[Before-and-after change data]
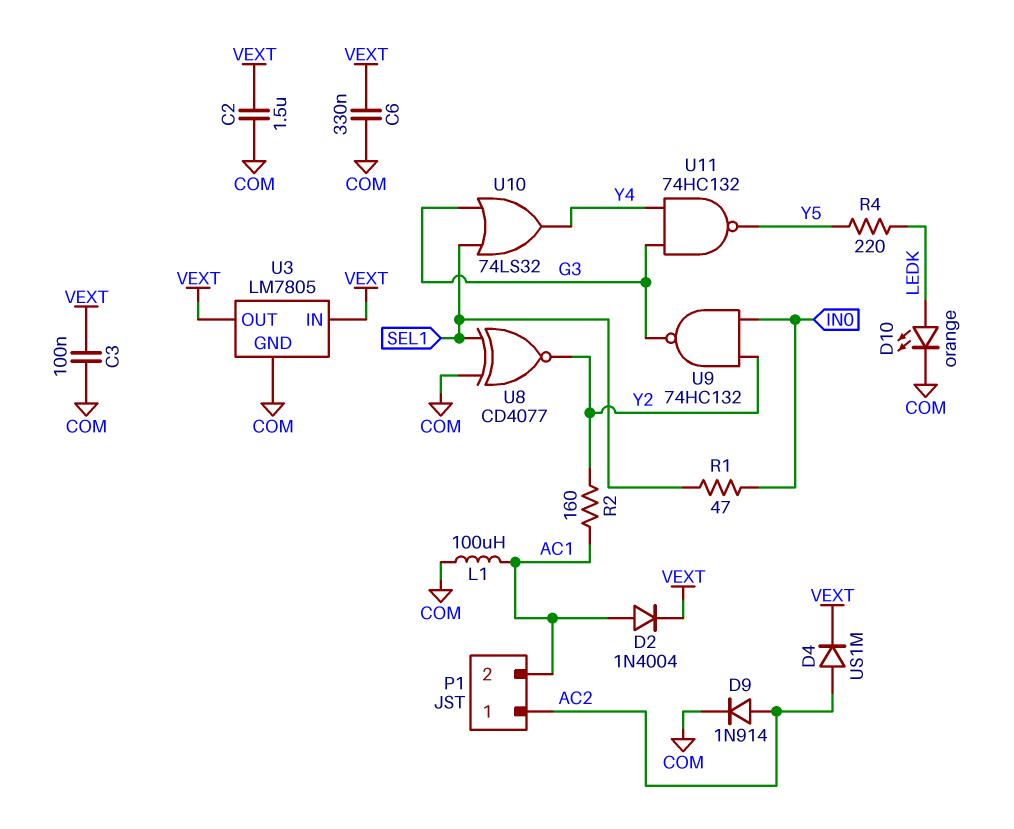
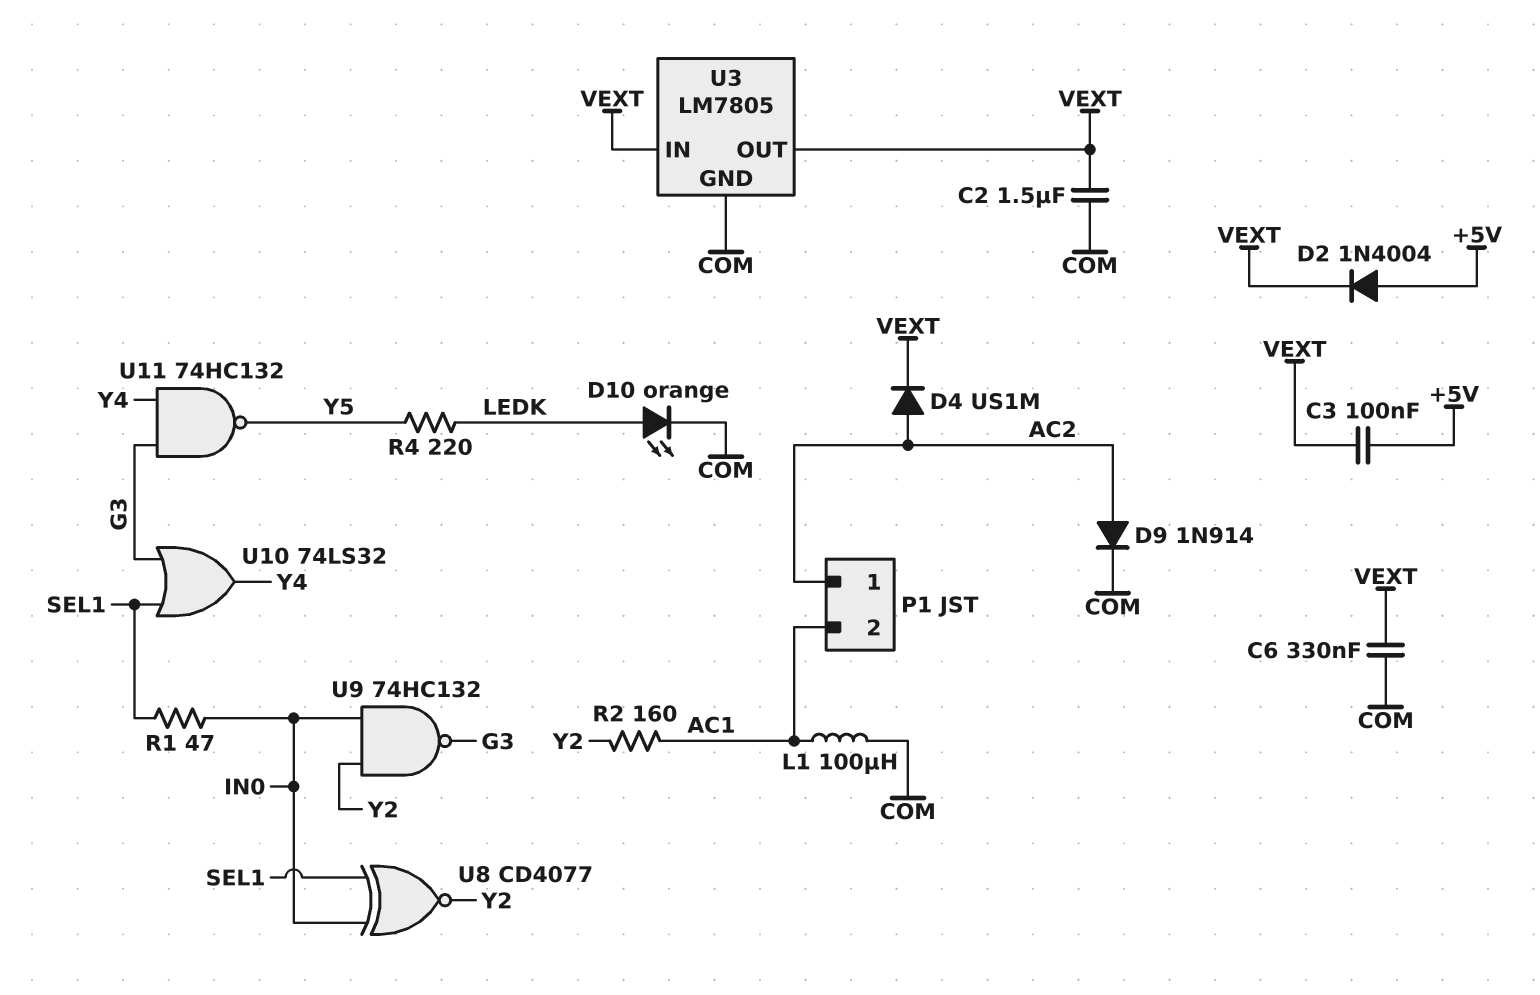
C3: 100nF (COM, VEXT) -> 100nF (+5V, VEXT)
D2: diode 1N4004 (A AC1, K VEXT) -> diode 1N4004 (A +5V, K VEXT)
U8: XNOR CD4077 (in COM, in SEL1, out Y2) -> XNOR CD4077 (in IN0, in SEL1, out Y2)

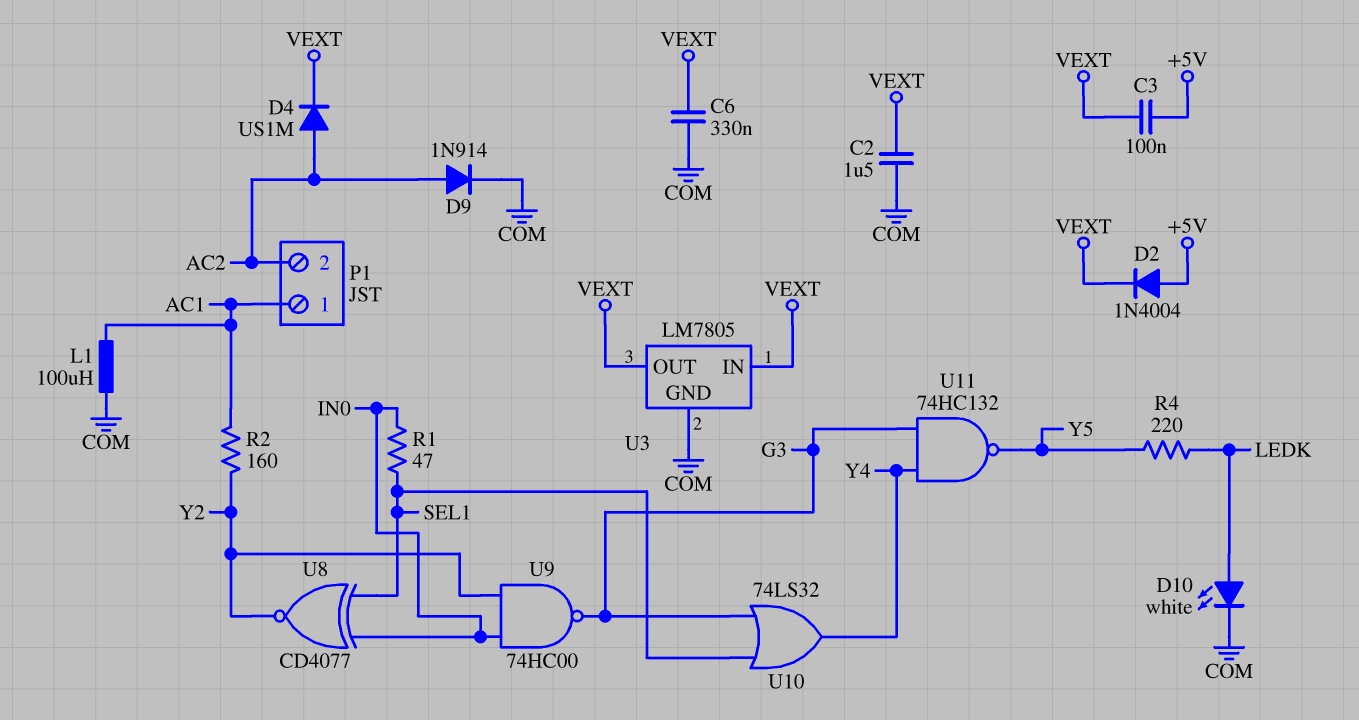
D10: LED orange (A LEDK, K COM) -> LED white (A LEDK, K COM)
P1 pin 1: AC2 -> AC1
P1 pin 2: AC1 -> AC2
U9: NAND 74HC132 (in IN0, in Y2, out G3) -> NAND 74HC00 (in IN0, in Y2, out G3)

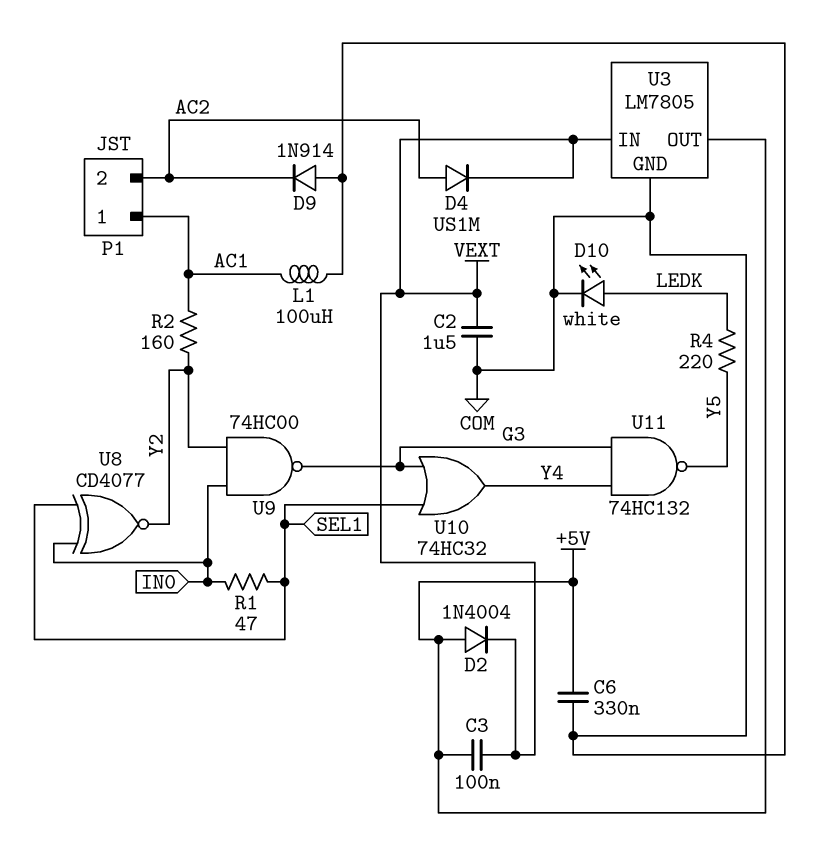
C6: 330nF (COM, VEXT) -> 330nF (+5V, COM)
D9: diode 1N914 (A AC2, K COM) -> diode 1N914 (A COM, K AC2)
U3 pin OUT: VEXT -> +5V
U10: OR 74LS32 (in G3, in SEL1, out Y4) -> OR 74HC32 (in G3, in SEL1, out Y4)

*What you are asked to do:* In the copy, include no pictures; transcribe every record above verbatim.

*Exercise response:*
C3: 100nF (COM, VEXT) -> 100nF (+5V, VEXT)
D2: diode 1N4004 (A AC1, K VEXT) -> diode 1N4004 (A +5V, K VEXT)
U8: XNOR CD4077 (in COM, in SEL1, out Y2) -> XNOR CD4077 (in IN0, in SEL1, out Y2)

D10: LED orange (A LEDK, K COM) -> LED white (A LEDK, K COM)
P1 pin 1: AC2 -> AC1
P1 pin 2: AC1 -> AC2
U9: NAND 74HC132 (in IN0, in Y2, out G3) -> NAND 74HC00 (in IN0, in Y2, out G3)

C6: 330nF (COM, VEXT) -> 330nF (+5V, COM)
D9: diode 1N914 (A AC2, K COM) -> diode 1N914 (A COM, K AC2)
U3 pin OUT: VEXT -> +5V
U10: OR 74LS32 (in G3, in SEL1, out Y4) -> OR 74HC32 (in G3, in SEL1, out Y4)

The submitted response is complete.